Extracted information —
---------------

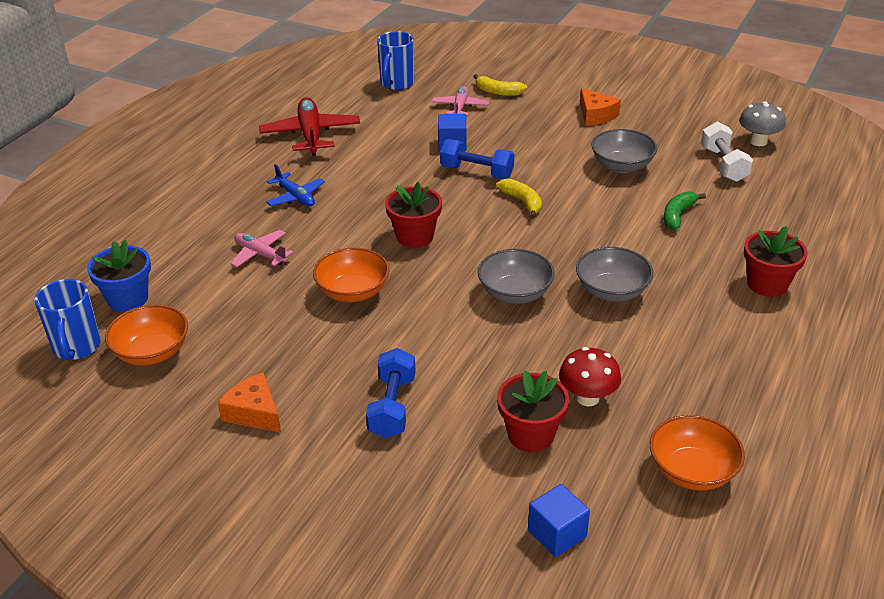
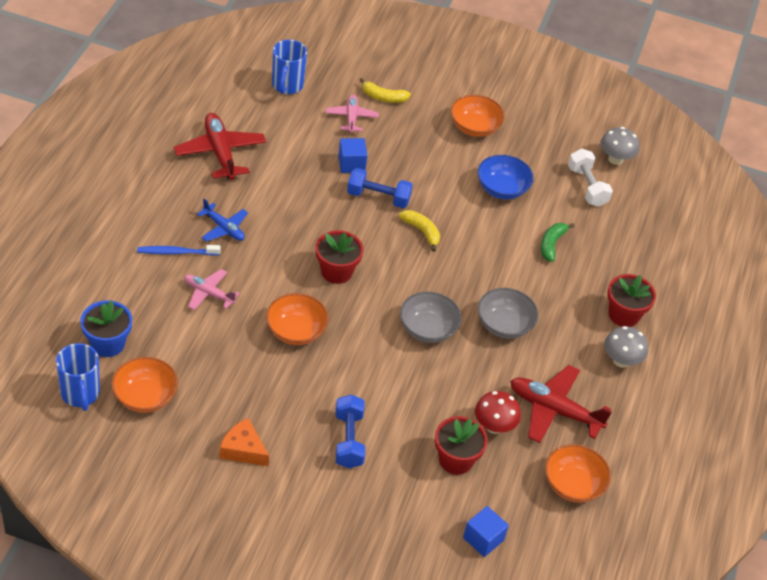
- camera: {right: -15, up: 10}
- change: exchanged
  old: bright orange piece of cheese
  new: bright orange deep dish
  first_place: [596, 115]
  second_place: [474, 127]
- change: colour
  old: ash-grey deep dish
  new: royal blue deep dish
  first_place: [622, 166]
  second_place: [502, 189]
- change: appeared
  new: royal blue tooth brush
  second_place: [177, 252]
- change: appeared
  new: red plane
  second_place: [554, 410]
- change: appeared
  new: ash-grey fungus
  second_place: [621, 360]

---------------

What is needed — For this answer, retype the lines from the start of the listing through the line that holds "new: royal blue deep dish", inclusive, exactly and without pictures.

Written answer —
- camera: {right: -15, up: 10}
- change: exchanged
  old: bright orange piece of cheese
  new: bright orange deep dish
  first_place: [596, 115]
  second_place: [474, 127]
- change: colour
  old: ash-grey deep dish
  new: royal blue deep dish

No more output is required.